=== Begin Enclosure ===

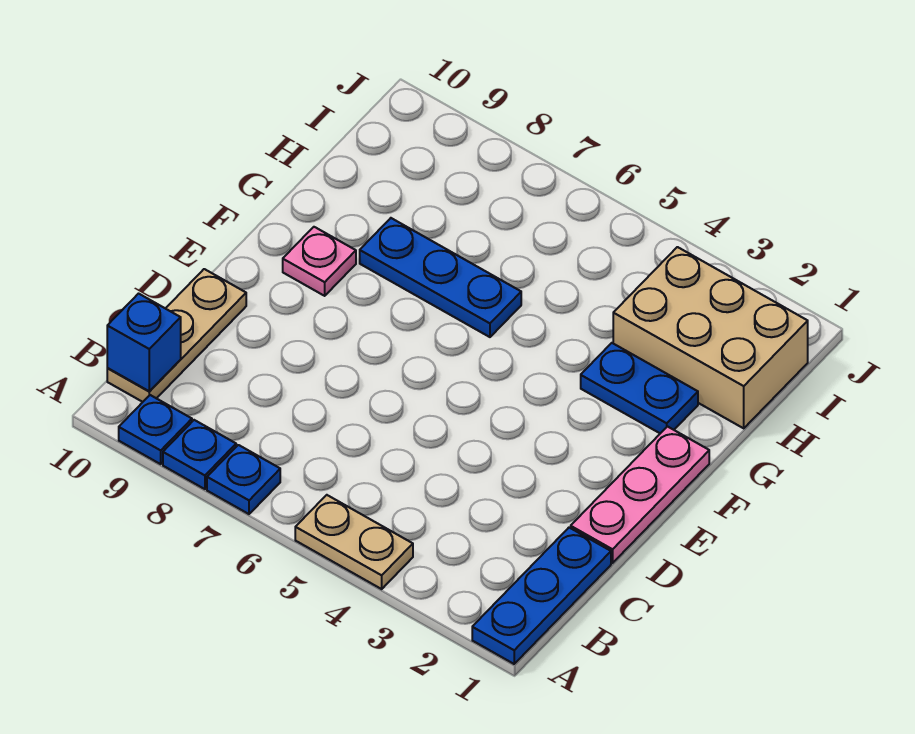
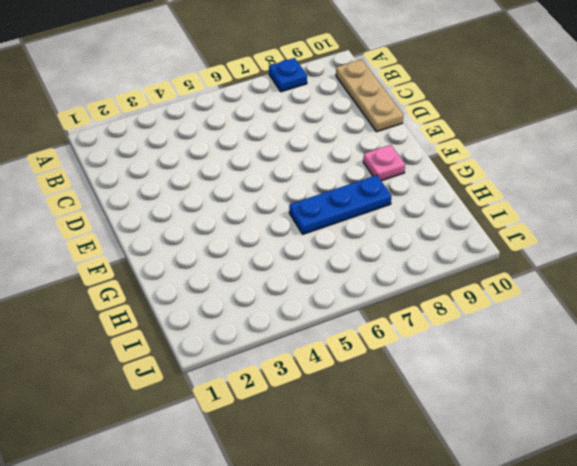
none -> blue 1x3 plate [472,528,611,664]
none -> tan 1x2 plate [295,495,413,589]
none -> blue 1x1 plate [207,445,280,514]

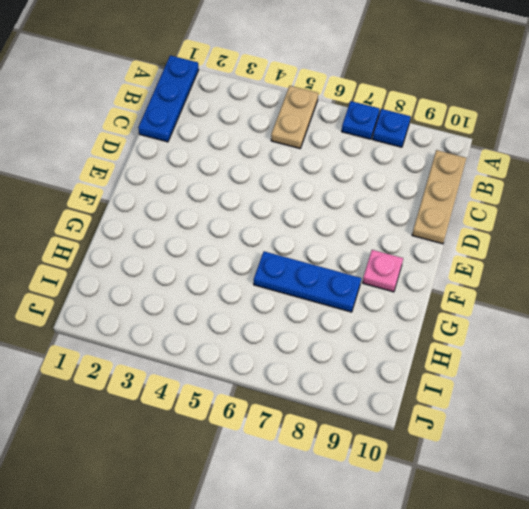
tan 1x2 plate [271,86,318,148] -> tan 1x2 plate turned to [295,495,413,589]
none -> blue 1x1 plate [119,395,192,464]
none -> pink 1x3 plate [571,427,709,563]
none -> blue 1x2 plate [581,343,698,433]

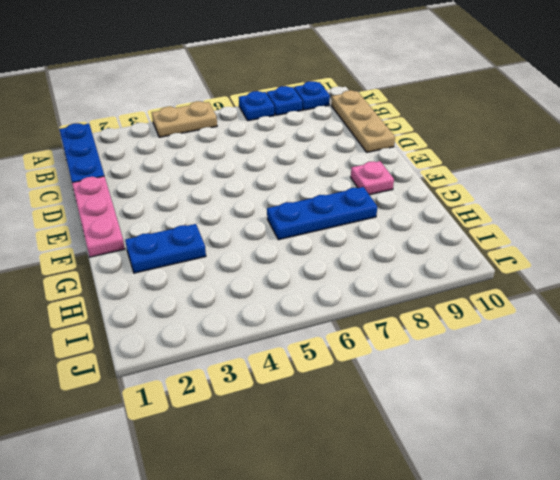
none -> tan 2x3 brick [613,247,808,428]
none -> blue 1x1 brick [107,294,181,391]

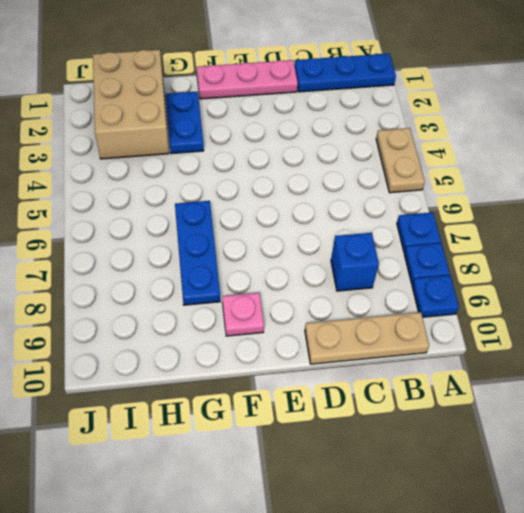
blue 1x1 brick [331,233,379,291] -> blue 1x1 brick moved to [107,294,181,391]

=== End Enclosure ===

• _Try it_:
Transcribe the whole listing above exactly and leave out the pictures.

• _Response below_:
none -> blue 1x3 plate [472,528,611,664]
none -> tan 1x2 plate [295,495,413,589]
none -> blue 1x1 plate [207,445,280,514]

tan 1x2 plate [271,86,318,148] -> tan 1x2 plate turned to [295,495,413,589]
none -> blue 1x1 plate [119,395,192,464]
none -> pink 1x3 plate [571,427,709,563]
none -> blue 1x2 plate [581,343,698,433]

none -> tan 2x3 brick [613,247,808,428]
none -> blue 1x1 brick [107,294,181,391]

blue 1x1 brick [331,233,379,291] -> blue 1x1 brick moved to [107,294,181,391]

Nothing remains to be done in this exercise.